| WHAT THE EXERCISE ASKS |
Set down exactly the lines below, starting at the one that contains "none -> blue brick F10 level 1" and ending at the one that contains "none -> blue brick D12 level 2", with both of those lines included and nothing else.

| INFORMATION PROVIDED |
—————
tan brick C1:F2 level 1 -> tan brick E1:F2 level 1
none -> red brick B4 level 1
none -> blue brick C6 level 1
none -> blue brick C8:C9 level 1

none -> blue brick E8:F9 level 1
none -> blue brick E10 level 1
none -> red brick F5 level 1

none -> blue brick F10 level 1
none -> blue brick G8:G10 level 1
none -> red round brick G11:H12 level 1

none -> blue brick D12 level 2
—————
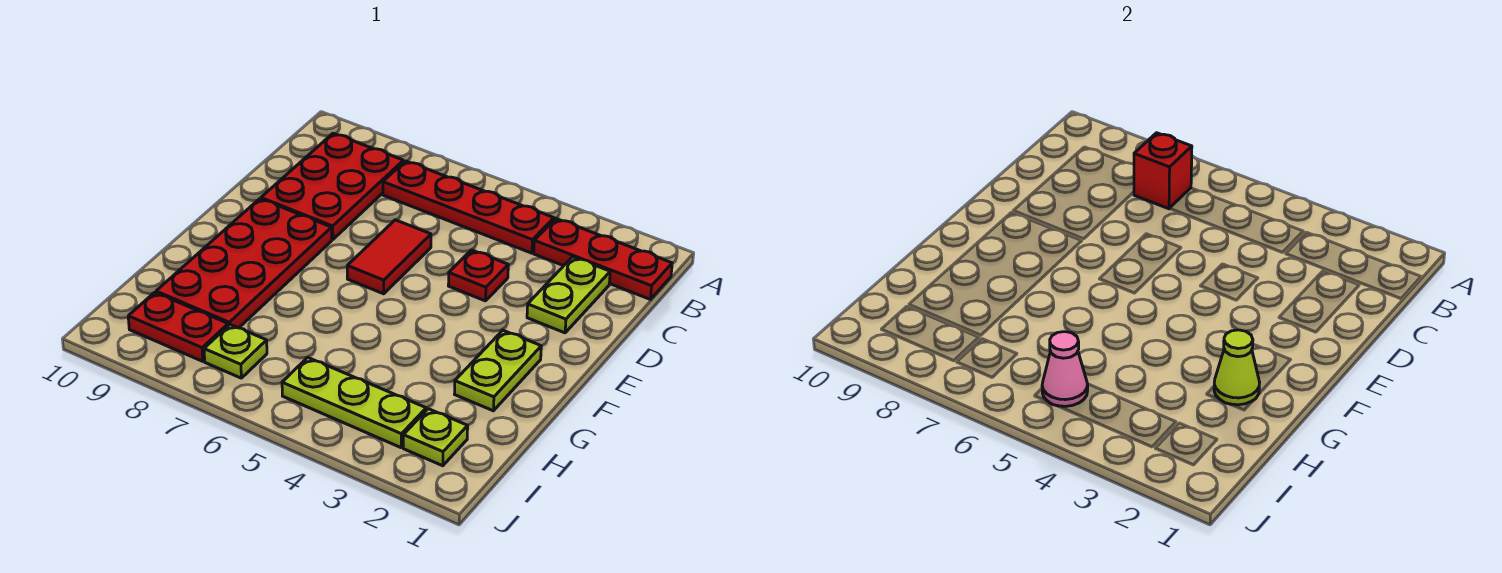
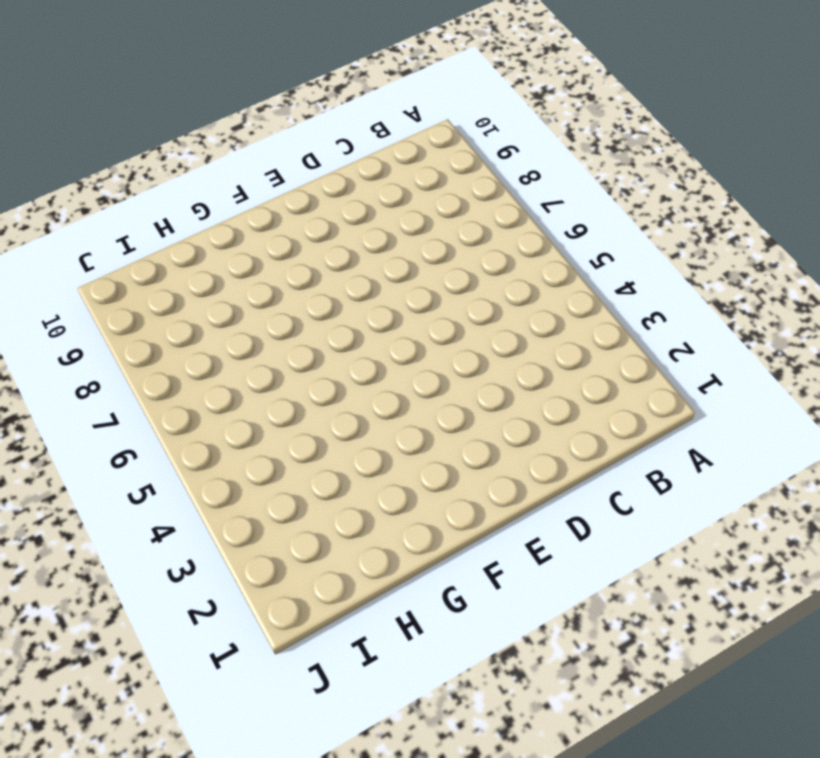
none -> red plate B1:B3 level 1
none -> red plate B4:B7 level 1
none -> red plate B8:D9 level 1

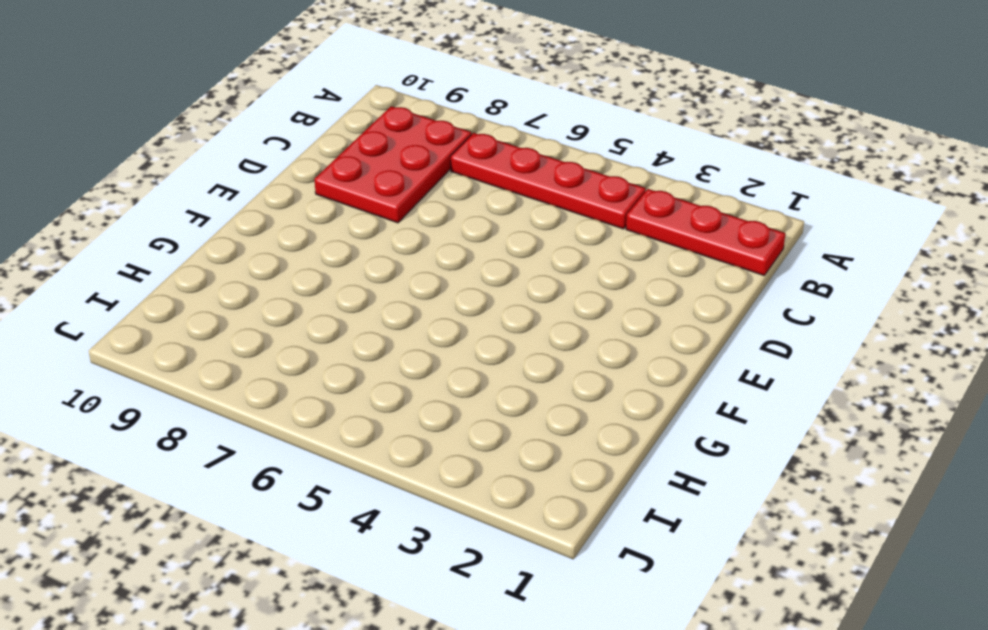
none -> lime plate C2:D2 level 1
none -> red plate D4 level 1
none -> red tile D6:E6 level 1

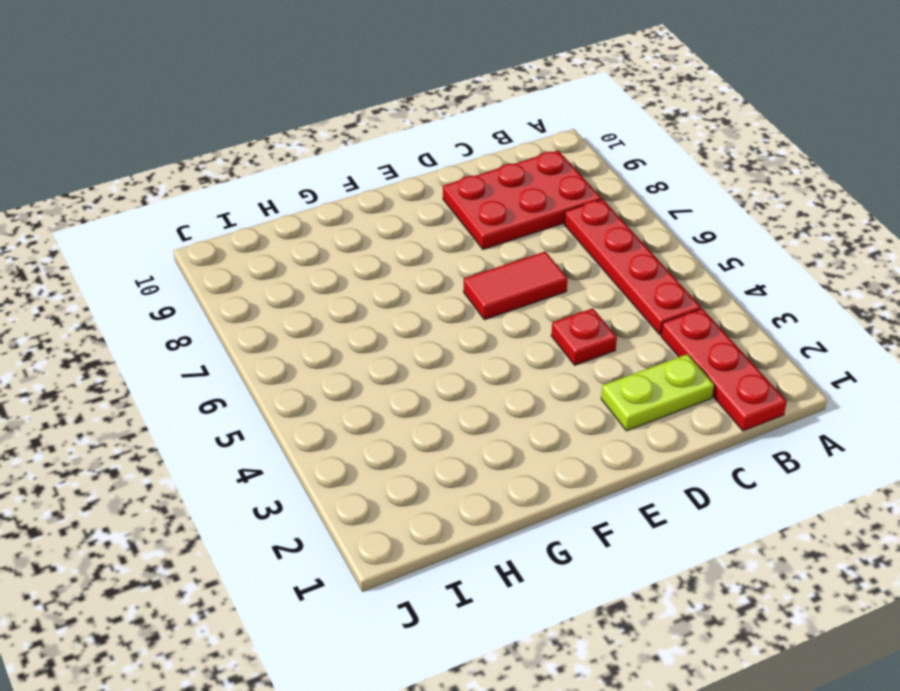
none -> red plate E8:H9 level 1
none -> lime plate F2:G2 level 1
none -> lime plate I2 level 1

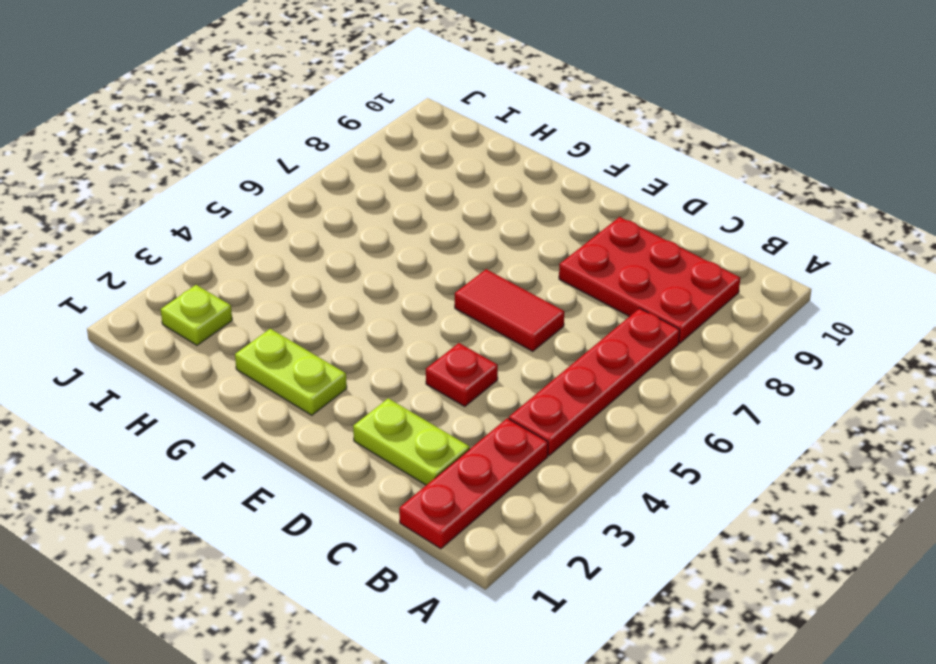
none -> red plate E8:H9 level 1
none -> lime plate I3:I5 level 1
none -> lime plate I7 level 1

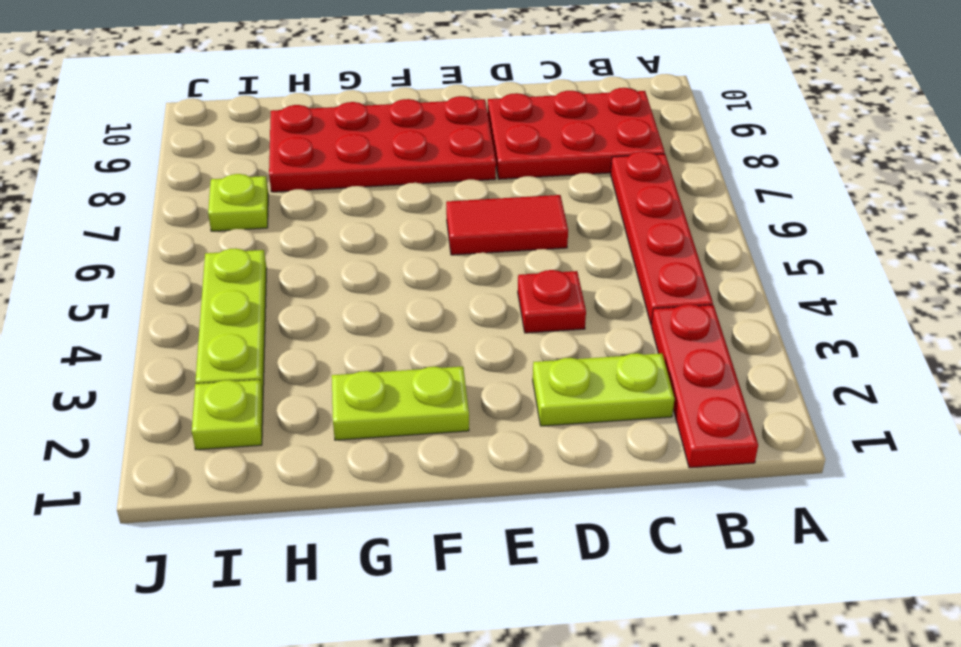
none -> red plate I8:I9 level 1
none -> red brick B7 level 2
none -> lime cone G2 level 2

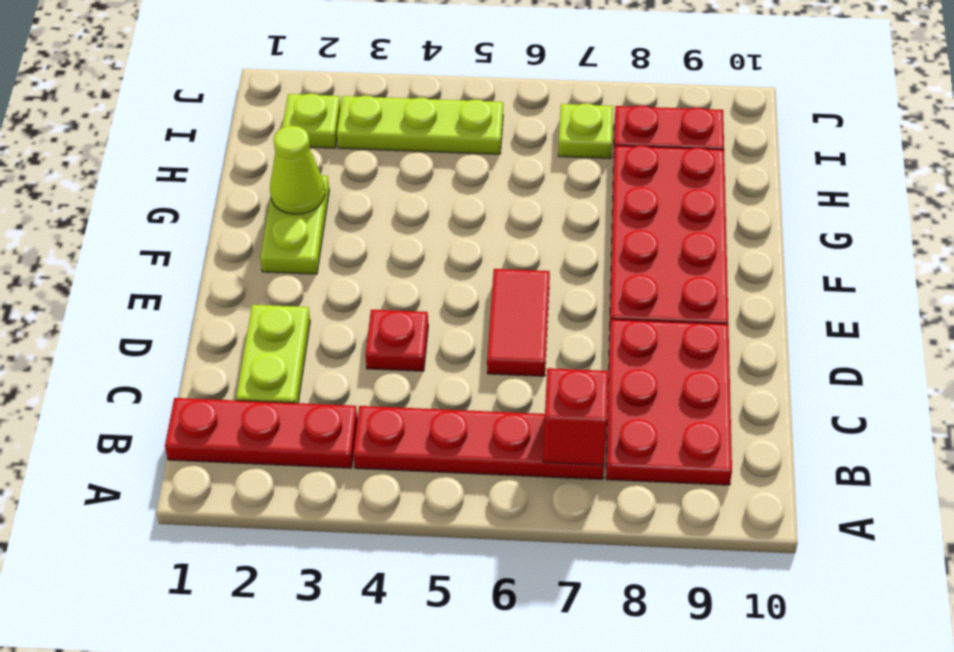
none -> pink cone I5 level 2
—————
| TASK SOLUTION |
none -> blue brick F10 level 1
none -> blue brick G8:G10 level 1
none -> red round brick G11:H12 level 1

none -> blue brick D12 level 2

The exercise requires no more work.